### [THE INPUT]
=-=-=

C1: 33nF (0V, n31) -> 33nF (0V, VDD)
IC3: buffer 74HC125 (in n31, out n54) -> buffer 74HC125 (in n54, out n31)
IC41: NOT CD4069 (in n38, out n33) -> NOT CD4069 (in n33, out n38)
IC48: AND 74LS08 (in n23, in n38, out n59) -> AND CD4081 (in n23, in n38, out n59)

=-=-=

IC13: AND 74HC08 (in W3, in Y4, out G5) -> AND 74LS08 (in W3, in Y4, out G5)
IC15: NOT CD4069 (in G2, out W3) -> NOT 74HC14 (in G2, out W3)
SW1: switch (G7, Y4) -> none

=-=-=

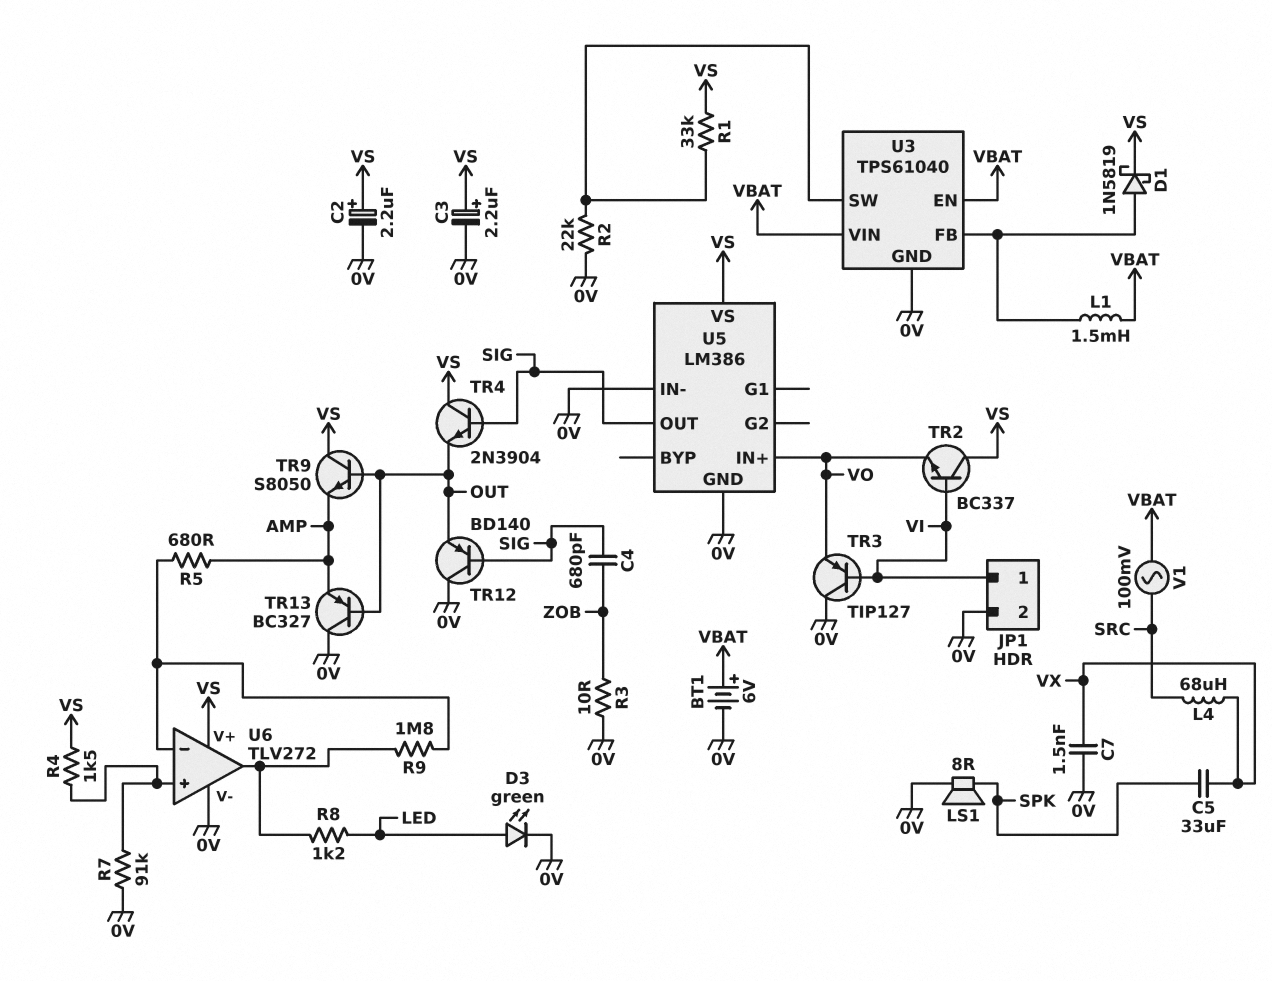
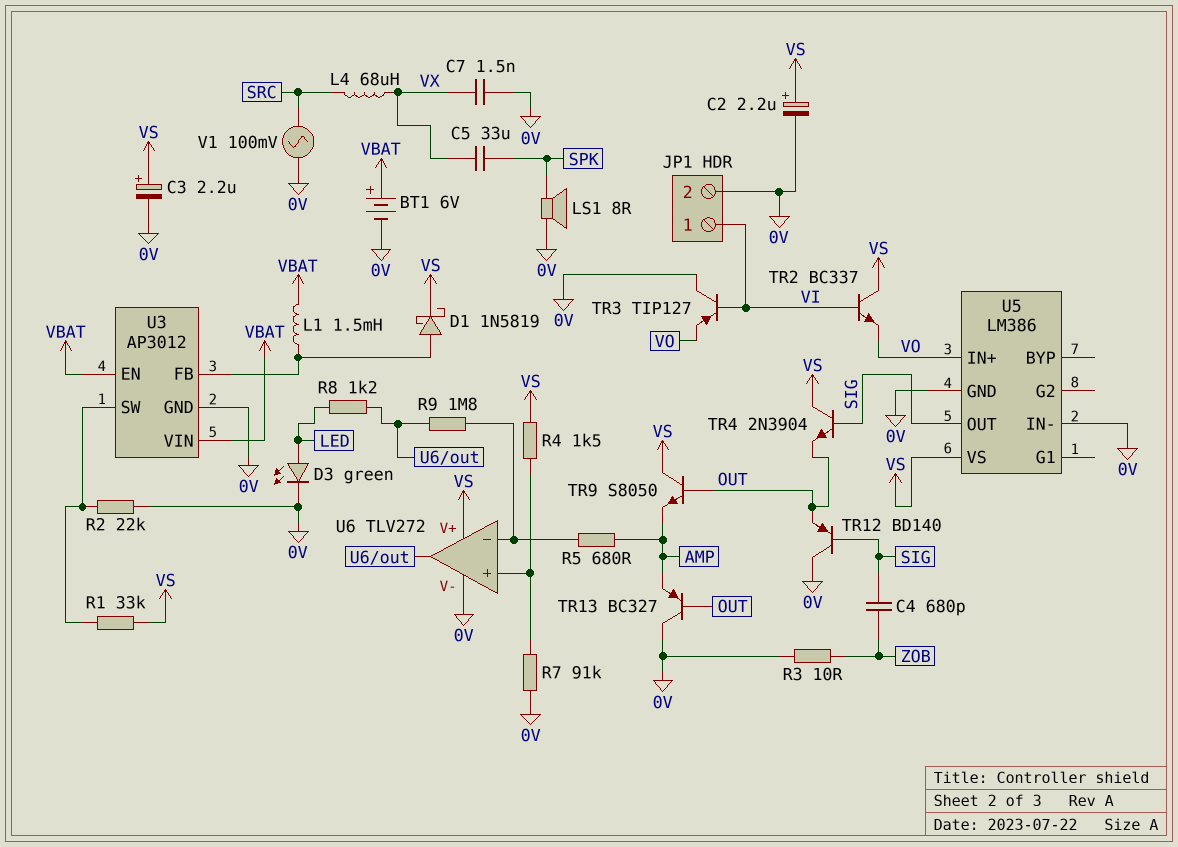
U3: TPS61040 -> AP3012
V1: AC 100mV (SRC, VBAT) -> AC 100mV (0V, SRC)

=-=-=

### [YOUR TASK]
Reproduce exactly the stretch of the material above that starts at the line with "IC13: AND 74HC08" and ends at the line with "SW1: switch (G7, Y4) -> none", both included, and nothing else.

### [EXPECTED OUTPUT]
IC13: AND 74HC08 (in W3, in Y4, out G5) -> AND 74LS08 (in W3, in Y4, out G5)
IC15: NOT CD4069 (in G2, out W3) -> NOT 74HC14 (in G2, out W3)
SW1: switch (G7, Y4) -> none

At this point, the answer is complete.